** Start of Information shown **
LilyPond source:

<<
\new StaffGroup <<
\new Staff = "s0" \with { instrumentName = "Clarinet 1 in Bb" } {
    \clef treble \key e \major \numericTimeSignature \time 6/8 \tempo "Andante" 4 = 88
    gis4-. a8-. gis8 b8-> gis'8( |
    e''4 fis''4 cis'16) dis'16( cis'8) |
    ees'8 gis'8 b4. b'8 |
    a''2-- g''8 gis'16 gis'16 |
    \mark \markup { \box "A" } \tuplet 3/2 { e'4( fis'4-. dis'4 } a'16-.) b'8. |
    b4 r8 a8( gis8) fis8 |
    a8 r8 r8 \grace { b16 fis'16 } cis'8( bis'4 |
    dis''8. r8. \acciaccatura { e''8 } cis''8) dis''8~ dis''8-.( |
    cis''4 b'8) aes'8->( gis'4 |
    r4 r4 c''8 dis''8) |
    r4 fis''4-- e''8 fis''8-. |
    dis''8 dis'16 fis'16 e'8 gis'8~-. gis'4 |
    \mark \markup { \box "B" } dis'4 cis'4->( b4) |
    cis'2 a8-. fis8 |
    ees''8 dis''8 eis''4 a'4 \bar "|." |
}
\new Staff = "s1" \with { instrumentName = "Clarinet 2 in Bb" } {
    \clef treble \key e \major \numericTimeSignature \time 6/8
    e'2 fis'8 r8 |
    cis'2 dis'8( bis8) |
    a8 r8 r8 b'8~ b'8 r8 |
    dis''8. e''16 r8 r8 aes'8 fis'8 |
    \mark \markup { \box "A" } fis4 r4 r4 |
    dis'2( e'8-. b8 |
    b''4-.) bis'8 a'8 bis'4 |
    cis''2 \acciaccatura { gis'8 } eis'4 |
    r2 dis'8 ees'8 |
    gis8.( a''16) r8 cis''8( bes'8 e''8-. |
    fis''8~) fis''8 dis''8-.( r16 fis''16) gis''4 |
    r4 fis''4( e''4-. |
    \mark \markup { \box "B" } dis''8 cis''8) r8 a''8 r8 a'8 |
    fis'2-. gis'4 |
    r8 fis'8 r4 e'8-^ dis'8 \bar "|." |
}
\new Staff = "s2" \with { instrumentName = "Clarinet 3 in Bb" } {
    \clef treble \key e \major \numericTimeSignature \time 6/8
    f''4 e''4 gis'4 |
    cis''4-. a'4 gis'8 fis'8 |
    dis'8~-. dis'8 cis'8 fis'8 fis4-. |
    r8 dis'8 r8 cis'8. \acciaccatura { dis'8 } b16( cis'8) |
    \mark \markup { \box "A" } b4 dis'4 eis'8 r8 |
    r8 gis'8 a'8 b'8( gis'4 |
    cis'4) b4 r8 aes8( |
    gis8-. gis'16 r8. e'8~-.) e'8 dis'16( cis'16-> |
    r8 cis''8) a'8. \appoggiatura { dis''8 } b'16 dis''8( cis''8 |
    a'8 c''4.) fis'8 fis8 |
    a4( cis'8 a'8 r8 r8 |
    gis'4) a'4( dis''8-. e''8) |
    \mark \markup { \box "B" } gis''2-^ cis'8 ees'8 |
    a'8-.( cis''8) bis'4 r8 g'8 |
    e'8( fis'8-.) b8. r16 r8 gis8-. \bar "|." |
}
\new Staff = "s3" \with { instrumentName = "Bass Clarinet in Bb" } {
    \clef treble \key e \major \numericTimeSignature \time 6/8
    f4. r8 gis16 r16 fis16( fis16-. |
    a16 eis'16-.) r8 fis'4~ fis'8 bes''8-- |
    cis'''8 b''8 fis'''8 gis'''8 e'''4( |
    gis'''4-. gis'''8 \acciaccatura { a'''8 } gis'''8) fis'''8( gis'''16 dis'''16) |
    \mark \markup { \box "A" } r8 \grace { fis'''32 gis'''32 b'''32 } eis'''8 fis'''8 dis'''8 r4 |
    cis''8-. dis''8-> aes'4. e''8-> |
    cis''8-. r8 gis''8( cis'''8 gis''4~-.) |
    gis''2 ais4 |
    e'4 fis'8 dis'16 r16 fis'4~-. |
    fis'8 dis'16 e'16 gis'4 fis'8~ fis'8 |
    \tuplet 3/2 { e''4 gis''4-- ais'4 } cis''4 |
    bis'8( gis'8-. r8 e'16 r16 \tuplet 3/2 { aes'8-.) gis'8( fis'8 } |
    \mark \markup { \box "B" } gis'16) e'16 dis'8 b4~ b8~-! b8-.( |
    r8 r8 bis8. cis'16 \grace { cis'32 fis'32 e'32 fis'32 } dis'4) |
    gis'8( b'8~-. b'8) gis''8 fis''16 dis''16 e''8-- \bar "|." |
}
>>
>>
** End of Information shown **
Given instruction — Gather every line in the rows above that contains the string "tuplet".

Solution for this problem —
    \mark \markup { \box "A" } \tuplet 3/2 { e'4( fis'4-. dis'4 } a'16-.) b'8. |
    \tuplet 3/2 { e''4 gis''4-- ais'4 } cis''4 |
    bis'8( gis'8-. r8 e'16 r16 \tuplet 3/2 { aes'8-.) gis'8( fis'8 } |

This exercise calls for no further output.